## WHAT NEEDS TO BE DONE
Reproduce verbatim every line of text in the entries that follow, omitting the pictures from your answer.

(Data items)
——

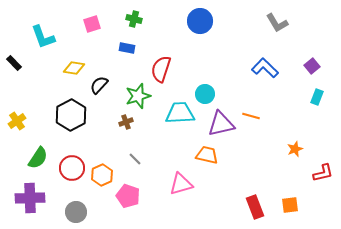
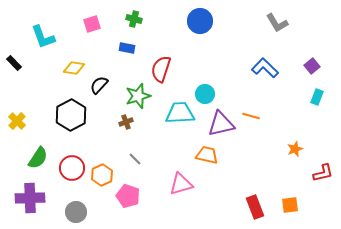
yellow cross: rotated 12 degrees counterclockwise
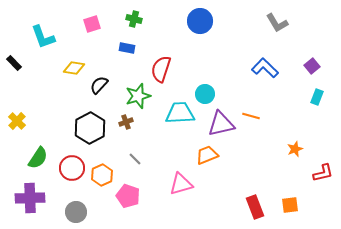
black hexagon: moved 19 px right, 13 px down
orange trapezoid: rotated 35 degrees counterclockwise
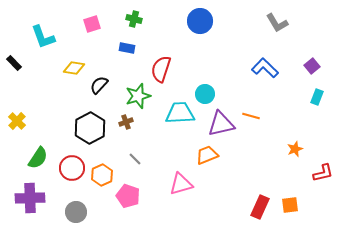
red rectangle: moved 5 px right; rotated 45 degrees clockwise
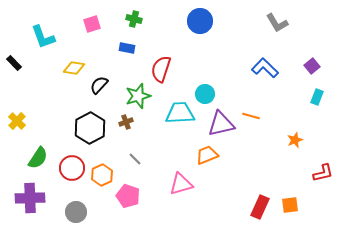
orange star: moved 9 px up
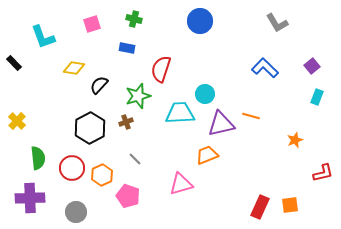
green semicircle: rotated 40 degrees counterclockwise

——

## RESULT OF THE EXERCISE
yellow cross: rotated 12 degrees counterclockwise
black hexagon: moved 19 px right, 13 px down
orange trapezoid: rotated 35 degrees counterclockwise
red rectangle: moved 5 px right; rotated 45 degrees clockwise
orange star: moved 9 px up
green semicircle: rotated 40 degrees counterclockwise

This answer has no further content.